**Work order**
When you reach the entries, transcribe each one exactly.

Stored data entries:
/---

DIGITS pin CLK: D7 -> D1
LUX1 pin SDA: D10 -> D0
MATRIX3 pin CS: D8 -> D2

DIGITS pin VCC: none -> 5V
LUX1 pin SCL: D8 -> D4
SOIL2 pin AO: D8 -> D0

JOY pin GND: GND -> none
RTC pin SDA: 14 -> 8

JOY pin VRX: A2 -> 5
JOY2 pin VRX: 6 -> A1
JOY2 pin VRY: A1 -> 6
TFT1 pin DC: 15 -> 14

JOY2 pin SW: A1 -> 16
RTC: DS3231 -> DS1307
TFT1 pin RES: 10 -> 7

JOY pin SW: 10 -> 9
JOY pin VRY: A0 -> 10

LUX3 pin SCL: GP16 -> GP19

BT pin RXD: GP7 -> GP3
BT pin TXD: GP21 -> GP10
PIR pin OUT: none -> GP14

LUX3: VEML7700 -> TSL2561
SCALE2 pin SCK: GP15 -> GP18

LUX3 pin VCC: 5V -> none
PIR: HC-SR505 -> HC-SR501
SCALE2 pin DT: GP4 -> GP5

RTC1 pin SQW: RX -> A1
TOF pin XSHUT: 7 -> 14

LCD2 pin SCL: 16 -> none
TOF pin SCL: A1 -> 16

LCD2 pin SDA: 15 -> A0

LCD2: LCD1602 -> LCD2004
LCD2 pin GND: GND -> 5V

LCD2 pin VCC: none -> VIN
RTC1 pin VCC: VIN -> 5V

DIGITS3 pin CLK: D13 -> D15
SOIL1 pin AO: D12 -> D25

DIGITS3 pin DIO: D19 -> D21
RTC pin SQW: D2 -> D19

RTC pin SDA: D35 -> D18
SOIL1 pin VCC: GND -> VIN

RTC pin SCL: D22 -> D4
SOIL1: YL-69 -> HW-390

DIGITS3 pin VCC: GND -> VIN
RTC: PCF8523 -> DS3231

\---

**Output**
DIGITS pin CLK: D7 -> D1
LUX1 pin SDA: D10 -> D0
MATRIX3 pin CS: D8 -> D2

DIGITS pin VCC: none -> 5V
LUX1 pin SCL: D8 -> D4
SOIL2 pin AO: D8 -> D0

JOY pin GND: GND -> none
RTC pin SDA: 14 -> 8

JOY pin VRX: A2 -> 5
JOY2 pin VRX: 6 -> A1
JOY2 pin VRY: A1 -> 6
TFT1 pin DC: 15 -> 14

JOY2 pin SW: A1 -> 16
RTC: DS3231 -> DS1307
TFT1 pin RES: 10 -> 7

JOY pin SW: 10 -> 9
JOY pin VRY: A0 -> 10

LUX3 pin SCL: GP16 -> GP19

BT pin RXD: GP7 -> GP3
BT pin TXD: GP21 -> GP10
PIR pin OUT: none -> GP14

LUX3: VEML7700 -> TSL2561
SCALE2 pin SCK: GP15 -> GP18

LUX3 pin VCC: 5V -> none
PIR: HC-SR505 -> HC-SR501
SCALE2 pin DT: GP4 -> GP5

RTC1 pin SQW: RX -> A1
TOF pin XSHUT: 7 -> 14

LCD2 pin SCL: 16 -> none
TOF pin SCL: A1 -> 16

LCD2 pin SDA: 15 -> A0

LCD2: LCD1602 -> LCD2004
LCD2 pin GND: GND -> 5V

LCD2 pin VCC: none -> VIN
RTC1 pin VCC: VIN -> 5V

DIGITS3 pin CLK: D13 -> D15
SOIL1 pin AO: D12 -> D25

DIGITS3 pin DIO: D19 -> D21
RTC pin SQW: D2 -> D19

RTC pin SDA: D35 -> D18
SOIL1 pin VCC: GND -> VIN

RTC pin SCL: D22 -> D4
SOIL1: YL-69 -> HW-390

DIGITS3 pin VCC: GND -> VIN
RTC: PCF8523 -> DS3231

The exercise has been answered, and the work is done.